▸ WHAT THIS TASK INVOLVES: Please print, exactly as written, the line containing "234 397 313>" and each line after it through the end of the material; pictures stay out.
• • • •
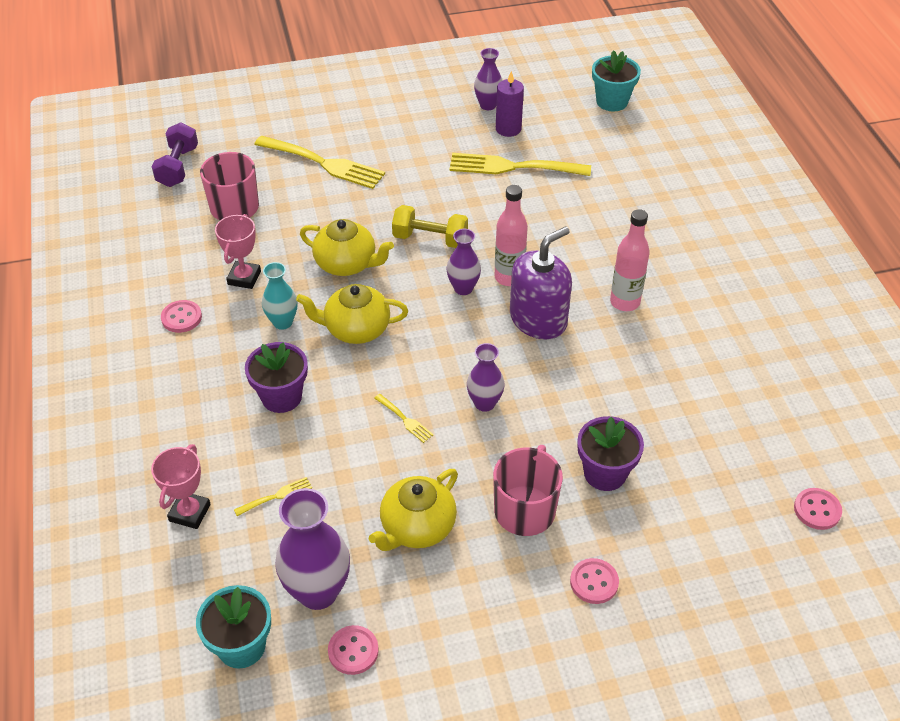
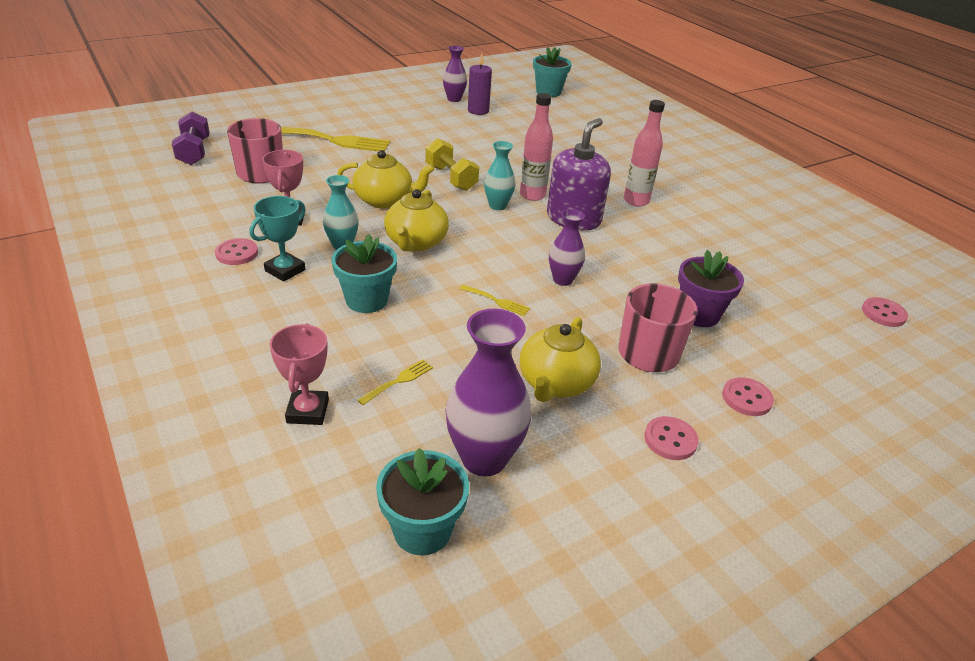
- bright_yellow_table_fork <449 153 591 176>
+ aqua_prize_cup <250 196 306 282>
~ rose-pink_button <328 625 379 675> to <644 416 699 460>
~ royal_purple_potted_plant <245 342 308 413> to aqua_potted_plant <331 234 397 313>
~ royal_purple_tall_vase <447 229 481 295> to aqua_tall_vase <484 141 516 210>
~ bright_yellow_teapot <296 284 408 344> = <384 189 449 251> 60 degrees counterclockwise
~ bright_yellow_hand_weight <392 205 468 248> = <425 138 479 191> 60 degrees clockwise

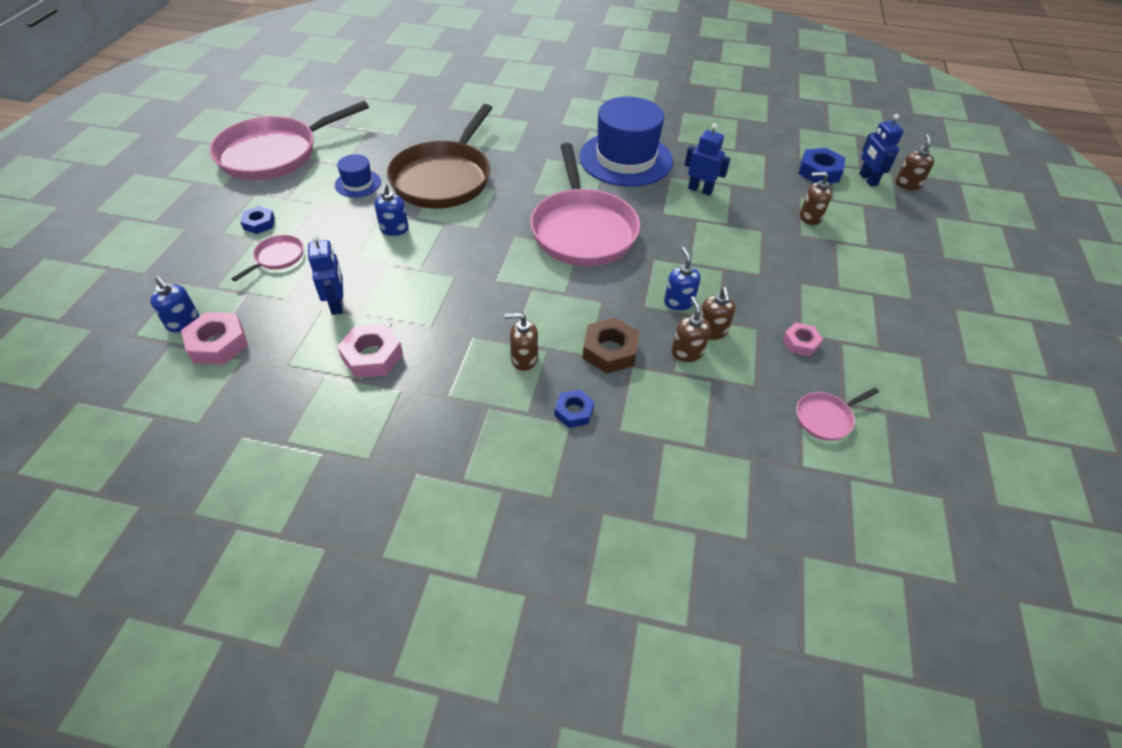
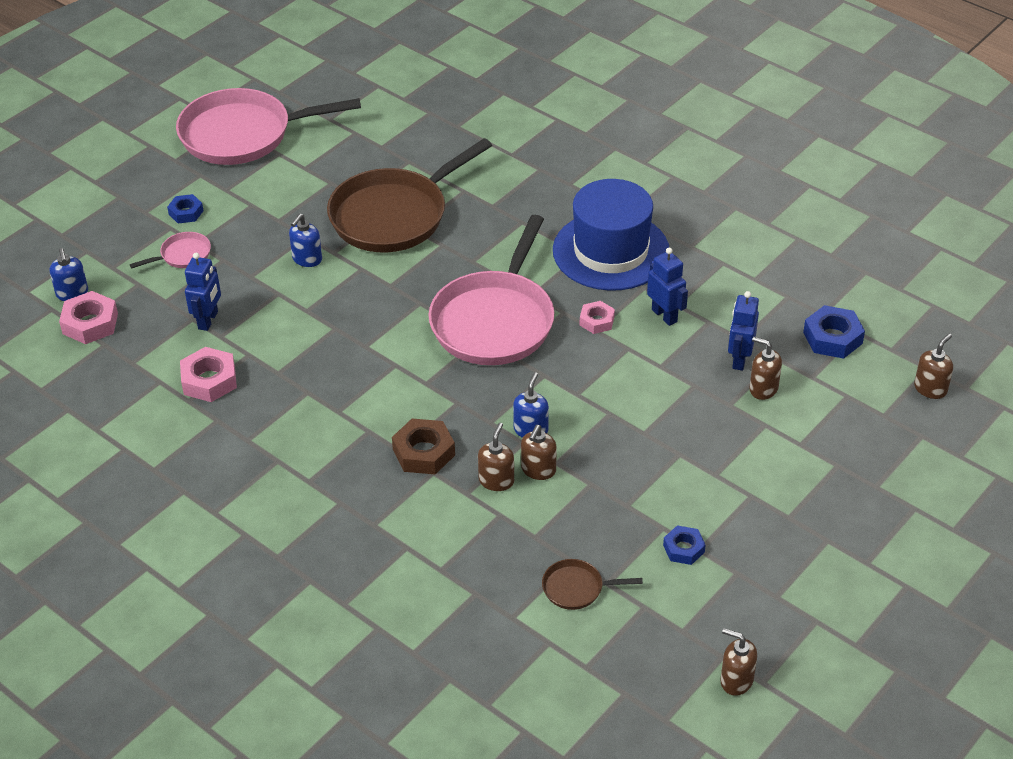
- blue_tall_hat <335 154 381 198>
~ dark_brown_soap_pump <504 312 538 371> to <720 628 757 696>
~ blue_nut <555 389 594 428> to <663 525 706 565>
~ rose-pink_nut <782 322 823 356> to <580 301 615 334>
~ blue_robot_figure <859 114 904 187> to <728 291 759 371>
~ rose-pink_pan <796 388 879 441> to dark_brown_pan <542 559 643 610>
• • • •
▸ YOUR RESPONSE:
~ royal_purple_potted_plant <245 342 308 413> to aqua_potted_plant <331 234 397 313>
~ royal_purple_tall_vase <447 229 481 295> to aqua_tall_vase <484 141 516 210>
~ bright_yellow_teapot <296 284 408 344> = <384 189 449 251> 60 degrees counterclockwise
~ bright_yellow_hand_weight <392 205 468 248> = <425 138 479 191> 60 degrees clockwise

- blue_tall_hat <335 154 381 198>
~ dark_brown_soap_pump <504 312 538 371> to <720 628 757 696>
~ blue_nut <555 389 594 428> to <663 525 706 565>
~ rose-pink_nut <782 322 823 356> to <580 301 615 334>
~ blue_robot_figure <859 114 904 187> to <728 291 759 371>
~ rose-pink_pan <796 388 879 441> to dark_brown_pan <542 559 643 610>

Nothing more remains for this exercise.